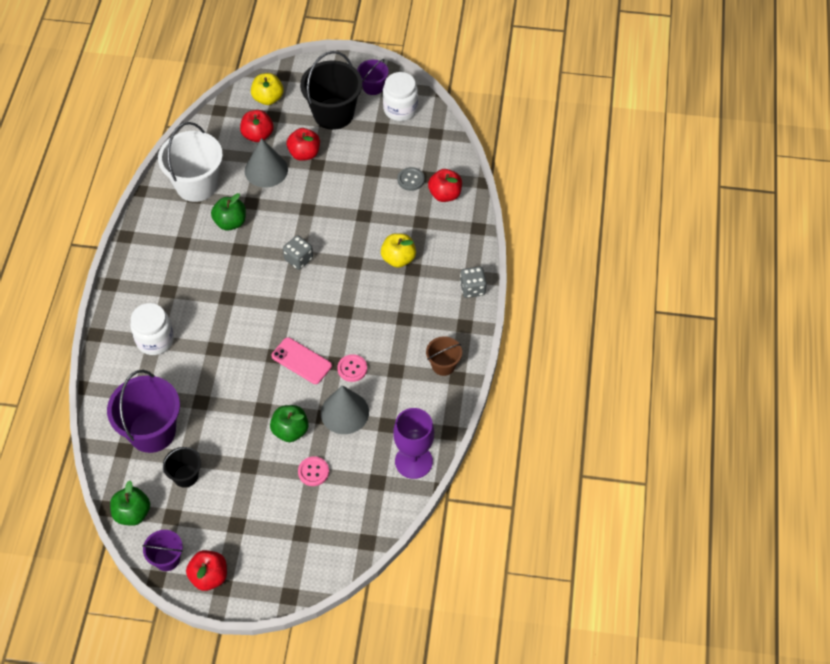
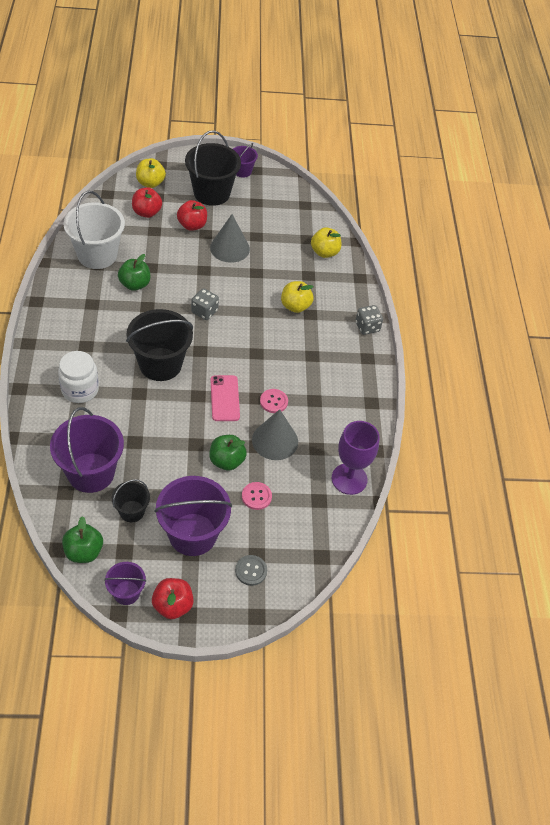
camera: 15 degrees left, 5 degrees down
(241, 317) = (160, 364): none -> black bucket
(241, 506) = (192, 534): none -> purple bucket
(266, 170) = (160, 240): grey cone -> grey cone (230, 248)
(301, 361) = (225, 398): pink phone -> pink phone turned 60 degrees clockwise
(400, 109) = (270, 187): white jar -> none
(411, 180) = (292, 242): grey button -> grey button (251, 571)
(443, 365) = (356, 392): brown bucket -> none
(445, 194) = (324, 252): red apple -> yellow apple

- - -

YOUR INSTRUCTIONS: The expected result is the data above in exact form, free of pictures.

YOUR SOLUTION:
camera: 15 degrees left, 5 degrees down
(241, 317) = (160, 364): none -> black bucket
(241, 506) = (192, 534): none -> purple bucket
(266, 170) = (160, 240): grey cone -> grey cone (230, 248)
(301, 361) = (225, 398): pink phone -> pink phone turned 60 degrees clockwise
(400, 109) = (270, 187): white jar -> none
(411, 180) = (292, 242): grey button -> grey button (251, 571)
(443, 365) = (356, 392): brown bucket -> none
(445, 194) = (324, 252): red apple -> yellow apple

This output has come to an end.